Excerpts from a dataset

§ §

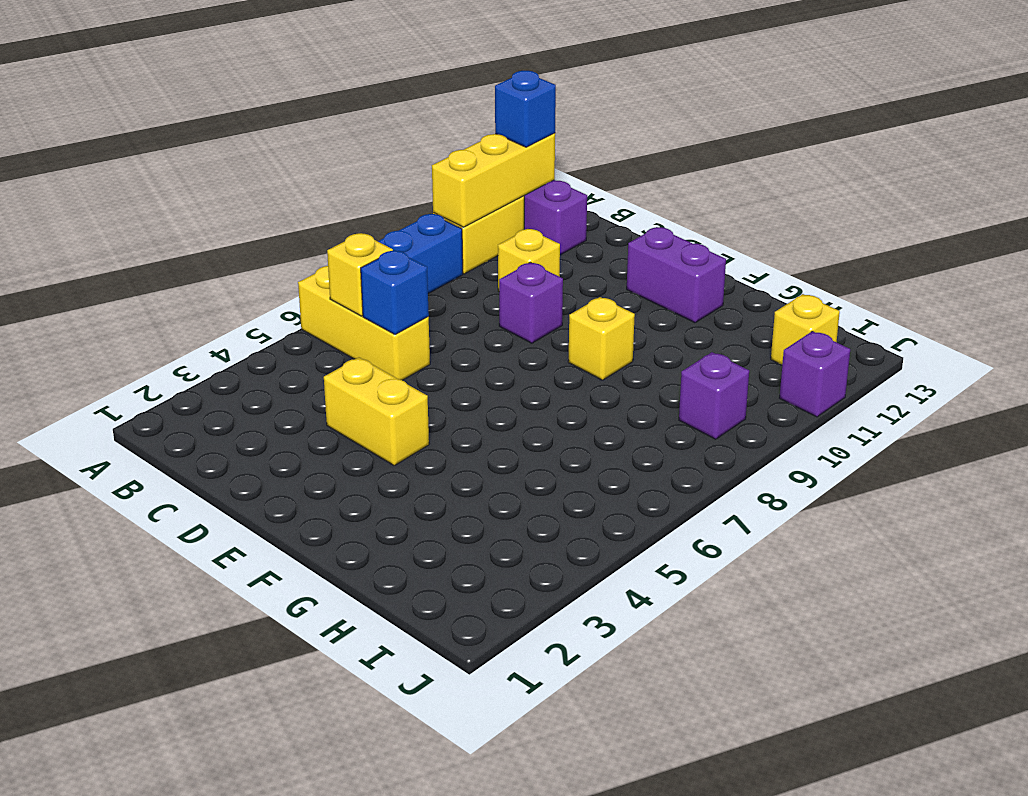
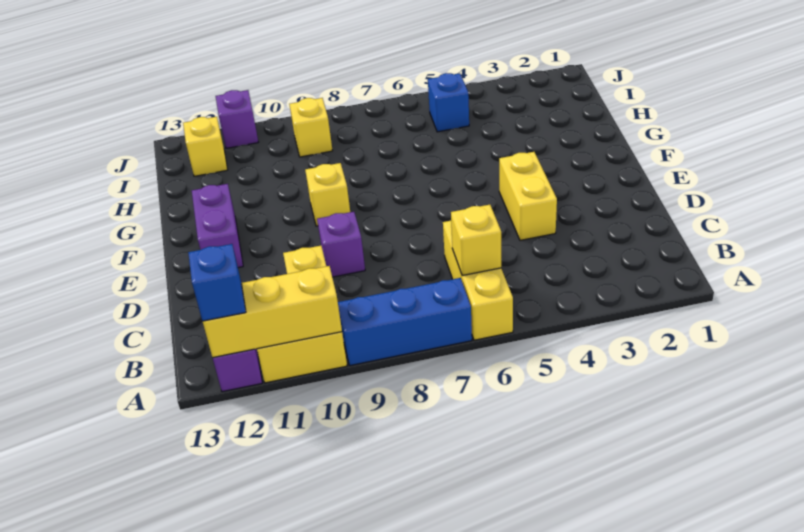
blue brick C6 level 2 -> blue brick I5 level 1
purple brick I9 level 1 -> yellow brick I9 level 1

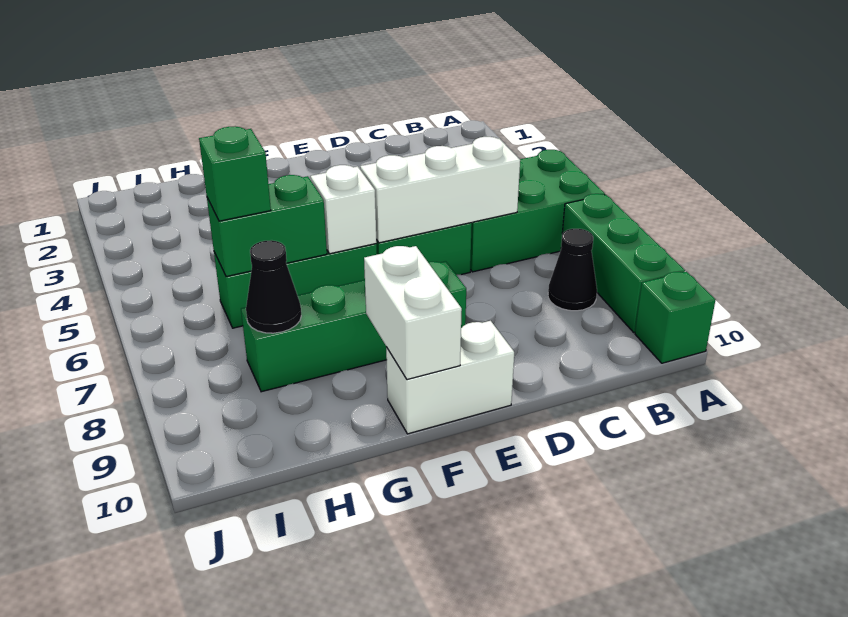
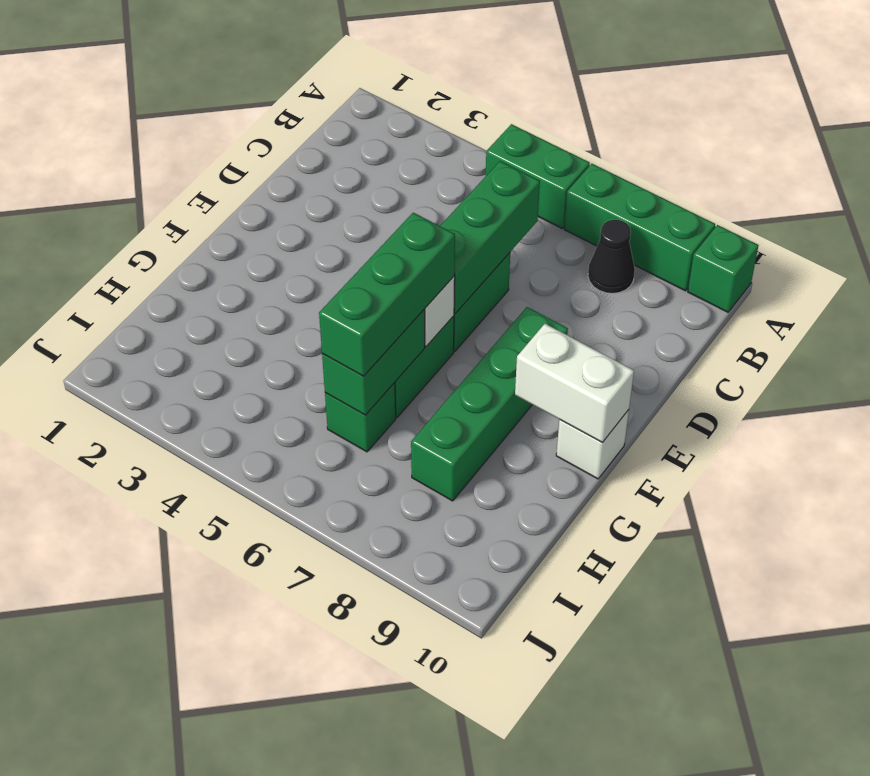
green brick A5:C6 level 1 -> green brick A5:A6 level 1
white brick C6:E6 level 2 -> green brick C6:E6 level 2
white brick E10:F10 level 1 -> white brick F10 level 1
green brick H6 level 3 -> green brick F6:H6 level 3
black cone H8 level 2 -> none

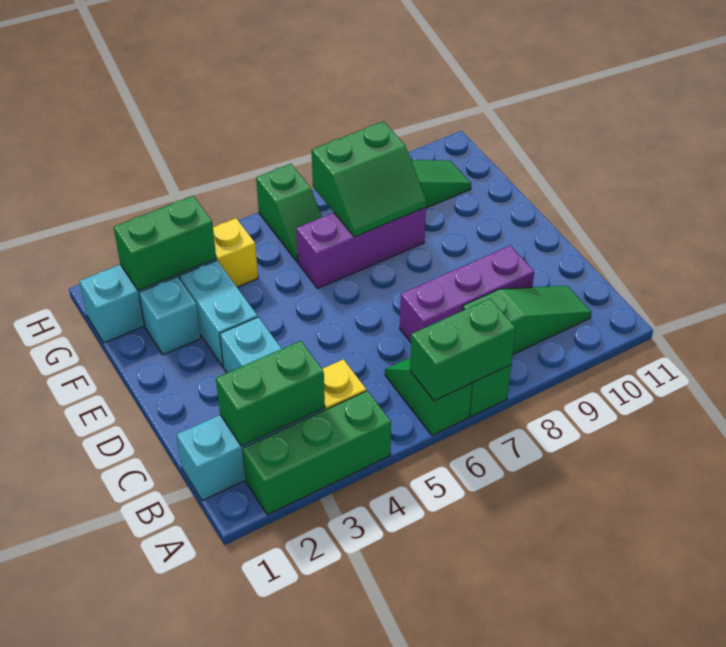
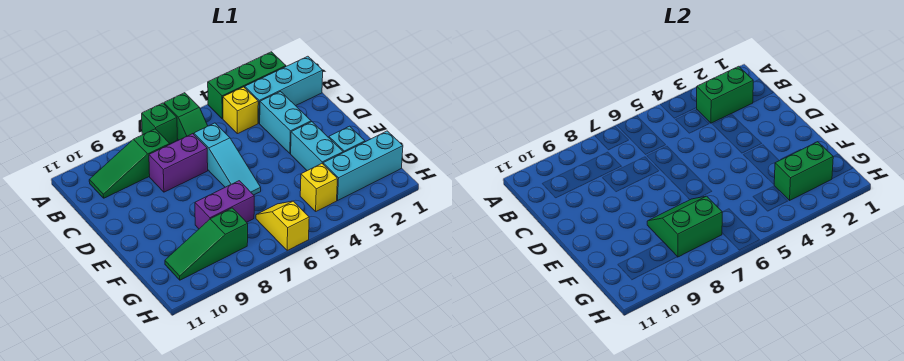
green brick A6:A7 level 2 -> none
none -> cyan slope C6:E6 level 1 top C
purple brick C7:C9 level 1 -> purple brick C7:C8 level 1
purple brick F6:F8 level 1 -> purple brick F7:F8 level 1
green slope G6:H6 level 1 top H -> yellow slope G6:H6 level 1 top H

§ §

WHAT YOU HAVE TO DO
Nothing but the exact text of the records should appear in your answer, with no pictures. Please write it out.

EXERCISE ANSWER
blue brick C6 level 2 -> blue brick I5 level 1
purple brick I9 level 1 -> yellow brick I9 level 1

green brick A5:C6 level 1 -> green brick A5:A6 level 1
white brick C6:E6 level 2 -> green brick C6:E6 level 2
white brick E10:F10 level 1 -> white brick F10 level 1
green brick H6 level 3 -> green brick F6:H6 level 3
black cone H8 level 2 -> none

green brick A6:A7 level 2 -> none
none -> cyan slope C6:E6 level 1 top C
purple brick C7:C9 level 1 -> purple brick C7:C8 level 1
purple brick F6:F8 level 1 -> purple brick F7:F8 level 1
green slope G6:H6 level 1 top H -> yellow slope G6:H6 level 1 top H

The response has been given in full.